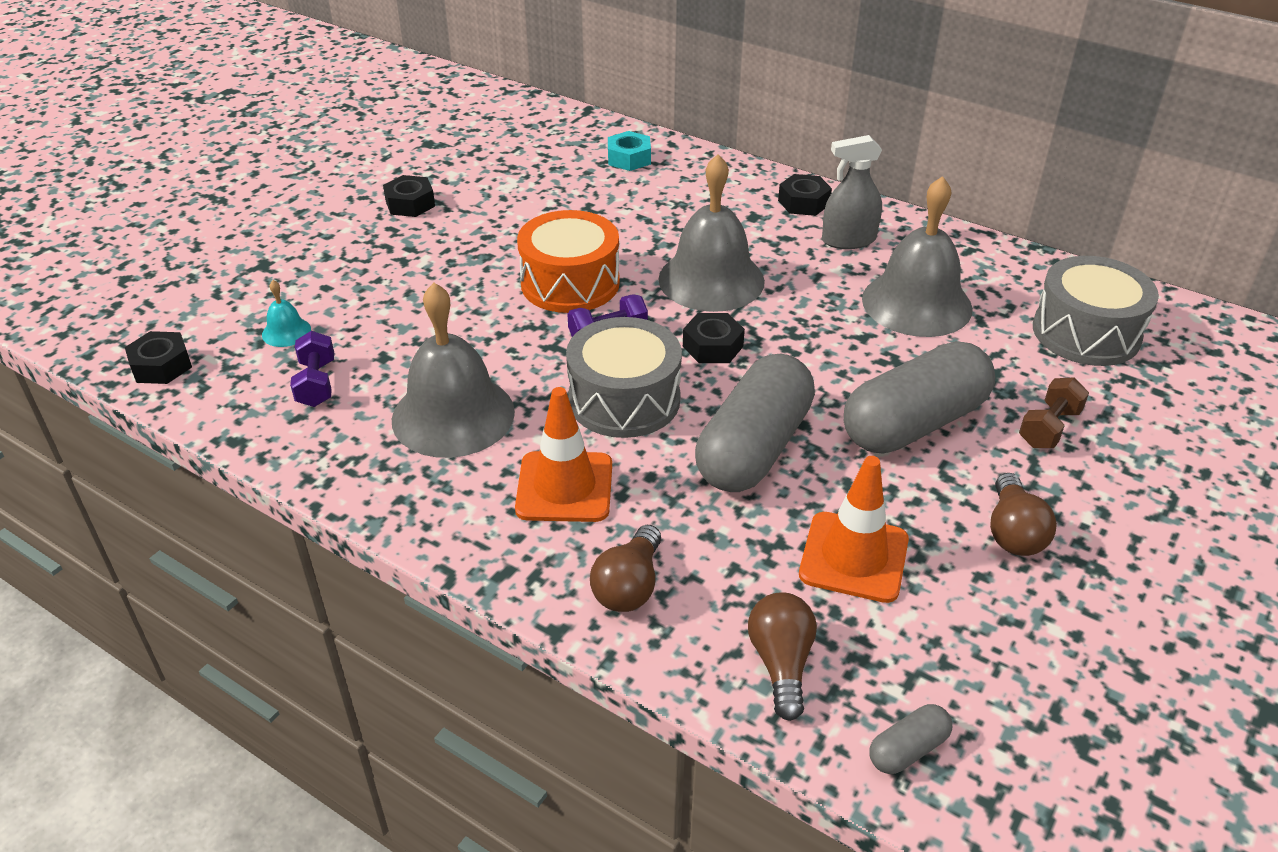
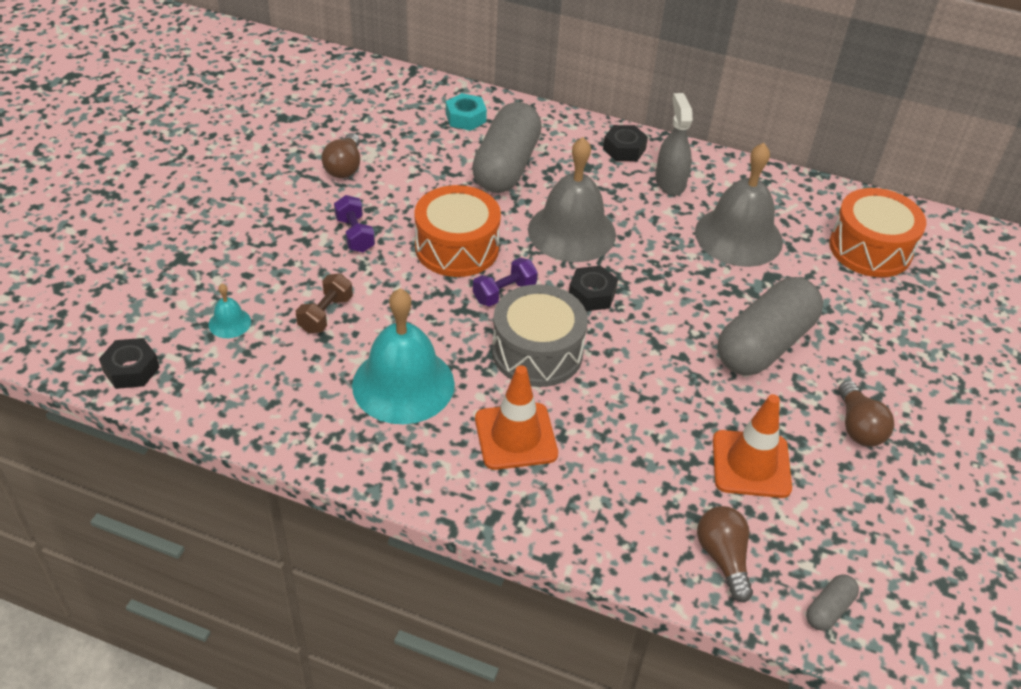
camera: 15 degrees left, 5 degrees up
(316, 383) = (276, 369): purple dumbbell -> purple dumbbell (355, 235)
(410, 204) = (290, 182): black nut -> none
(453, 415) = (403, 384): grey bell -> turquoise bell
(629, 586) = (593, 513): brown light bulb -> brown light bulb (344, 167)
(754, 448) = (651, 382): grey capsule -> grey capsule (506, 166)
(848, 240) = (670, 182): grey spray bottle -> grey spray bottle turned 105 degrees clockwise
(1049, 428) = (862, 336): brown dumbbell -> brown dumbbell (325, 314)
(1086, 333) = (870, 249): grey drum -> orange drum

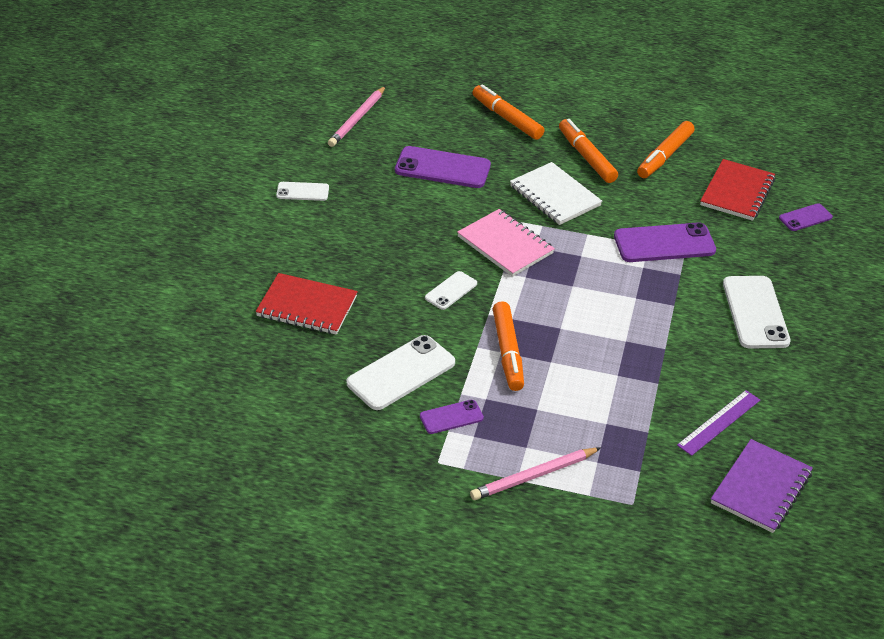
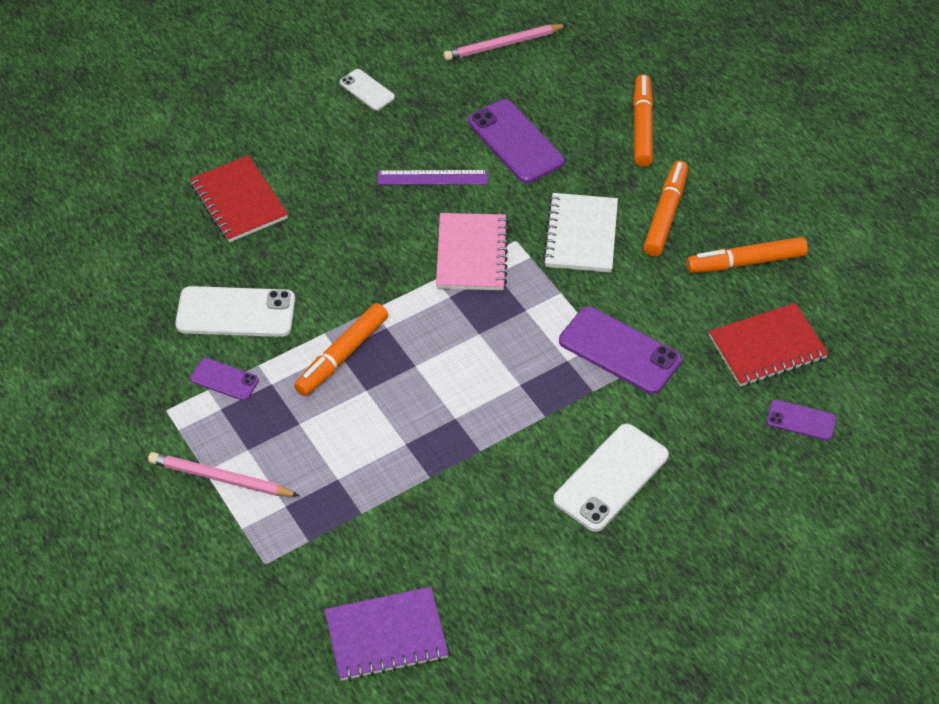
camera: 45 degrees right, 10 degrees up
(451, 291) = (369, 266): white phone -> none
(719, 422) = (432, 552): purple ruler -> purple ruler (432, 177)

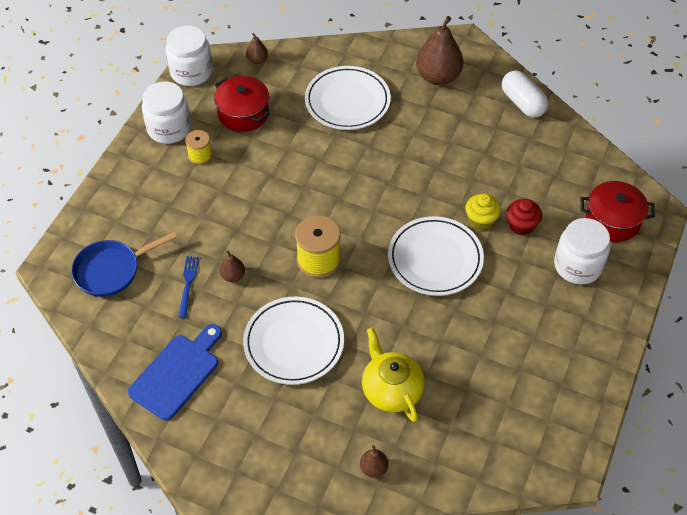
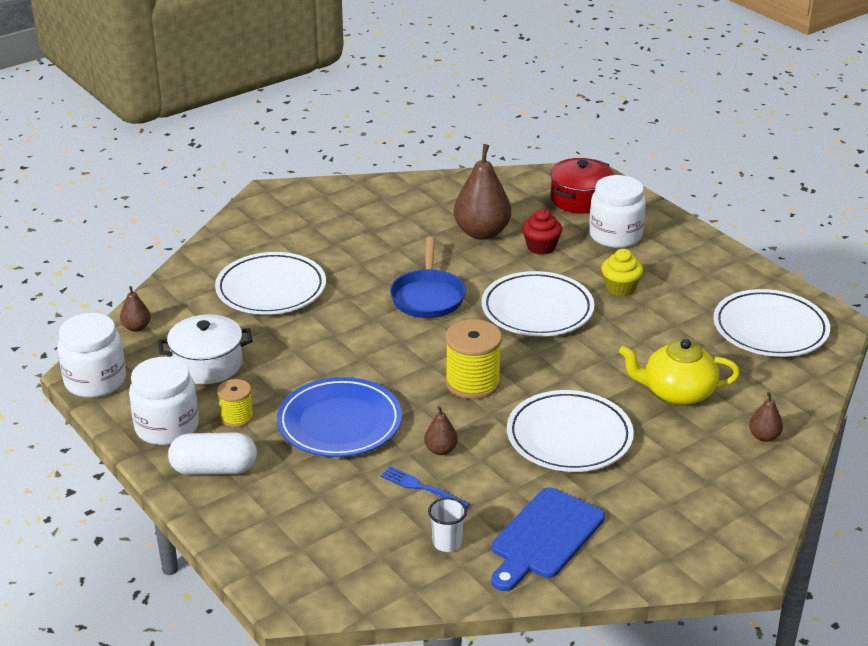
camera: 60 degrees left, 20 degrees down
(111, 270) = (345, 545): blue pan -> blue pan (428, 296)
(142, 322) = (447, 543): none -> white cup
(177, 373) = (544, 537): blue cutting board -> blue cutting board turned 120 degrees counterclockwise
(227, 209) = (339, 423): none -> blue plate
(243, 113) = (207, 364): red pot -> white pot
(438, 77) = (302, 224): brown pear -> brown pear (482, 232)
(481, 220) = (513, 266): yellow cupcake -> yellow cupcake (620, 288)
(522, 103) = (391, 191): white capsule -> white capsule (214, 469)
(524, 423) = (770, 328): none -> white plate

== == ==

→ **TASK**: Restate the data exactly, though only from the line that contains "(719, 422) = (432, 552): purple" through its last line, both ends included and with the pictures left out.

→ **TASK OUTPUT**:
(719, 422) = (432, 552): purple ruler -> purple ruler (432, 177)

camera: 60 degrees left, 20 degrees down
(111, 270) = (345, 545): blue pan -> blue pan (428, 296)
(142, 322) = (447, 543): none -> white cup
(177, 373) = (544, 537): blue cutting board -> blue cutting board turned 120 degrees counterclockwise
(227, 209) = (339, 423): none -> blue plate
(243, 113) = (207, 364): red pot -> white pot
(438, 77) = (302, 224): brown pear -> brown pear (482, 232)
(481, 220) = (513, 266): yellow cupcake -> yellow cupcake (620, 288)
(522, 103) = (391, 191): white capsule -> white capsule (214, 469)
(524, 423) = (770, 328): none -> white plate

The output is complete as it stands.